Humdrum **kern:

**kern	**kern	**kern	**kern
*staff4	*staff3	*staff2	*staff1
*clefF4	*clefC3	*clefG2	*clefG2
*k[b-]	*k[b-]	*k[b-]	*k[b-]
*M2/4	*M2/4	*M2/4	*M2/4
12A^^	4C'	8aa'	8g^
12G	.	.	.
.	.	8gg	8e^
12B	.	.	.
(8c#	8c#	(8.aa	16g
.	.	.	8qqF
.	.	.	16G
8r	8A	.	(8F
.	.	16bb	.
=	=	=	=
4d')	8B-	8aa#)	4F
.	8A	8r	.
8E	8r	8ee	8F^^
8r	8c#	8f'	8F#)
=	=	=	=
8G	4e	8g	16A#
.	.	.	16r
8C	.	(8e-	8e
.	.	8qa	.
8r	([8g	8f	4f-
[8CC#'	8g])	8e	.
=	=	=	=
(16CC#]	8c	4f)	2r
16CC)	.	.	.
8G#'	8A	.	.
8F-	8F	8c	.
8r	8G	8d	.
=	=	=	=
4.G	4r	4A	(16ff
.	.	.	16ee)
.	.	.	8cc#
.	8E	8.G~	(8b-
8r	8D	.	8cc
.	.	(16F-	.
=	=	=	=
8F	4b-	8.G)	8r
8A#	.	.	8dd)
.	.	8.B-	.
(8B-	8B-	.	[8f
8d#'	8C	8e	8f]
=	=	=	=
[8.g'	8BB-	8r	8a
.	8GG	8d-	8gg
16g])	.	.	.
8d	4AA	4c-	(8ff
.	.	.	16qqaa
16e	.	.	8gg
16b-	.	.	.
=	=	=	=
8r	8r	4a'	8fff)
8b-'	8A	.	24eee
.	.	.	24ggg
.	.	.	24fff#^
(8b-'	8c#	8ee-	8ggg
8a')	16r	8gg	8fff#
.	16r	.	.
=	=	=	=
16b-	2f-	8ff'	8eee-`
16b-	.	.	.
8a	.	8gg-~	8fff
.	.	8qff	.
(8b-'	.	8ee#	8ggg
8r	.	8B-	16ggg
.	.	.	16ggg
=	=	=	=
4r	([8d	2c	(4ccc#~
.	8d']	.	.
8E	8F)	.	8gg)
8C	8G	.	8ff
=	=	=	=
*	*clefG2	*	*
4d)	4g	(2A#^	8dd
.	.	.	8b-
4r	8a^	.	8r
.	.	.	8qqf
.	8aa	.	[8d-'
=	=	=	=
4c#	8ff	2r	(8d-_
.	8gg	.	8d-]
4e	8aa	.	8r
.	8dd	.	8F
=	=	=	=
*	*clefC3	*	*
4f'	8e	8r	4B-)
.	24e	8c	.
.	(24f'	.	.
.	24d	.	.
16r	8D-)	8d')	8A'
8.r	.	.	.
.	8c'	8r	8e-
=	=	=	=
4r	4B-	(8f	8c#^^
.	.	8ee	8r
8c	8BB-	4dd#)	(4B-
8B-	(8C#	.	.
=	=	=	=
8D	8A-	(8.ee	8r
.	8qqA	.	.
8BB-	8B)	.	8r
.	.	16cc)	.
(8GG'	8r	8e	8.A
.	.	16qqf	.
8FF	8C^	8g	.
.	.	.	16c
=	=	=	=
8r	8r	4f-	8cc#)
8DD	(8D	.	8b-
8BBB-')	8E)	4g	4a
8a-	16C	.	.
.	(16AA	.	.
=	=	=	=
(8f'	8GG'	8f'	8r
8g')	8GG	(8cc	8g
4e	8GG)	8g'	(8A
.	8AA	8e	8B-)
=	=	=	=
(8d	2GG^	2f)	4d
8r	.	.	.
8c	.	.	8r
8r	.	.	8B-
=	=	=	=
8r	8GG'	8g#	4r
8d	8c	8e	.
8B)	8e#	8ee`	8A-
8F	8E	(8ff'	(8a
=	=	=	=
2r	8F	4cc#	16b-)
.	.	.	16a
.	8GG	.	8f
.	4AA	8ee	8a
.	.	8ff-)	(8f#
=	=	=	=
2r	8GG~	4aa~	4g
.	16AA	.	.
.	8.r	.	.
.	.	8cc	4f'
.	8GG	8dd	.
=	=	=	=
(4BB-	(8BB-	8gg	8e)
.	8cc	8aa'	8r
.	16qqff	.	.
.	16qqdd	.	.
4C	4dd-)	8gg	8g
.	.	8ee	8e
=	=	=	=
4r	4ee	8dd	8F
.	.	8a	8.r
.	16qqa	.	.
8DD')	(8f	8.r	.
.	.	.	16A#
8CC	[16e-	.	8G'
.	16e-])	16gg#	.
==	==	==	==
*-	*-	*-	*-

---

## THE REQUEST:
Reproduce every line of the records above, character for character, with nothing changed or left out.

## RESULT OF THE EXERCISE:
Humdrum **kern:

**kern	**kern	**kern	**kern
*staff4	*staff3	*staff2	*staff1
*clefF4	*clefC3	*clefG2	*clefG2
*k[b-]	*k[b-]	*k[b-]	*k[b-]
*M2/4	*M2/4	*M2/4	*M2/4
12A^^	4C'	8aa'	8g^
12G	.	.	.
.	.	8gg	8e^
12B	.	.	.
(8c#	8c#	(8.aa	16g
.	.	.	8qqF
.	.	.	16G
8r	8A	.	(8F
.	.	16bb	.
=	=	=	=
4d')	8B-	8aa#)	4F
.	8A	8r	.
8E	8r	8ee	8F^^
8r	8c#	8f'	8F#)
=	=	=	=
8G	4e	8g	16A#
.	.	.	16r
8C	.	(8e-	8e
.	.	8qa	.
8r	([8g	8f	4f-
[8CC#'	8g])	8e	.
=	=	=	=
(16CC#]	8c	4f)	2r
16CC)	.	.	.
8G#'	8A	.	.
8F-	8F	8c	.
8r	8G	8d	.
=	=	=	=
4.G	4r	4A	(16ff
.	.	.	16ee)
.	.	.	8cc#
.	8E	8.G~	(8b-
8r	8D	.	8cc
.	.	(16F-	.
=	=	=	=
8F	4b-	8.G)	8r
8A#	.	.	8dd)
.	.	8.B-	.
(8B-	8B-	.	[8f
8d#'	8C	8e	8f]
=	=	=	=
[8.g'	8BB-	8r	8a
.	8GG	8d-	8gg
16g])	.	.	.
8d	4AA	4c-	(8ff
.	.	.	16qqaa
16e	.	.	8gg
16b-	.	.	.
=	=	=	=
8r	8r	4a'	8fff)
8b-'	8A	.	24eee
.	.	.	24ggg
.	.	.	24fff#^
(8b-'	8c#	8ee-	8ggg
8a')	16r	8gg	8fff#
.	16r	.	.
=	=	=	=
16b-	2f-	8ff'	8eee-`
16b-	.	.	.
8a	.	8gg-~	8fff
.	.	8qff	.
(8b-'	.	8ee#	8ggg
8r	.	8B-	16ggg
.	.	.	16ggg
=	=	=	=
4r	([8d	2c	(4ccc#~
.	8d']	.	.
8E	8F)	.	8gg)
8C	8G	.	8ff
=	=	=	=
*	*clefG2	*	*
4d)	4g	(2A#^	8dd
.	.	.	8b-
4r	8a^	.	8r
.	.	.	8qqf
.	8aa	.	[8d-'
=	=	=	=
4c#	8ff	2r	(8d-_
.	8gg	.	8d-]
4e	8aa	.	8r
.	8dd	.	8F
=	=	=	=
*	*clefC3	*	*
4f'	8e	8r	4B-)
.	24e	8c	.
.	(24f'	.	.
.	24d	.	.
16r	8D-)	8d')	8A'
8.r	.	.	.
.	8c'	8r	8e-
=	=	=	=
4r	4B-	(8f	8c#^^
.	.	8ee	8r
8c	8BB-	4dd#)	(4B-
8B-	(8C#	.	.
=	=	=	=
8D	8A-	(8.ee	8r
.	8qqA	.	.
8BB-	8B)	.	8r
.	.	16cc)	.
(8GG'	8r	8e	8.A
.	.	16qqf	.
8FF	8C^	8g	.
.	.	.	16c
=	=	=	=
8r	8r	4f-	8cc#)
8DD	(8D	.	8b-
8BBB-')	8E)	4g	4a
8a-	16C	.	.
.	(16AA	.	.
=	=	=	=
(8f'	8GG'	8f'	8r
8g')	8GG	(8cc	8g
4e	8GG)	8g'	(8A
.	8AA	8e	8B-)
=	=	=	=
(8d	2GG^	2f)	4d
8r	.	.	.
8c	.	.	8r
8r	.	.	8B-
=	=	=	=
8r	8GG'	8g#	4r
8d	8c	8e	.
8B)	8e#	8ee`	8A-
8F	8E	(8ff'	(8a
=	=	=	=
2r	8F	4cc#	16b-)
.	.	.	16a
.	8GG	.	8f
.	4AA	8ee	8a
.	.	8ff-)	(8f#
=	=	=	=
2r	8GG~	4aa~	4g
.	16AA	.	.
.	8.r	.	.
.	.	8cc	4f'
.	8GG	8dd	.
=	=	=	=
(4BB-	(8BB-	8gg	8e)
.	8cc	8aa'	8r
.	16qqff	.	.
.	16qqdd	.	.
4C	4dd-)	8gg	8g
.	.	8ee	8e
=	=	=	=
4r	4ee	8dd	8F
.	.	8a	8.r
.	16qqa	.	.
8DD')	(8f	8.r	.
.	.	.	16A#
8CC	[16e-	.	8G'
.	16e-])	16gg#	.
==	==	==	==
*-	*-	*-	*-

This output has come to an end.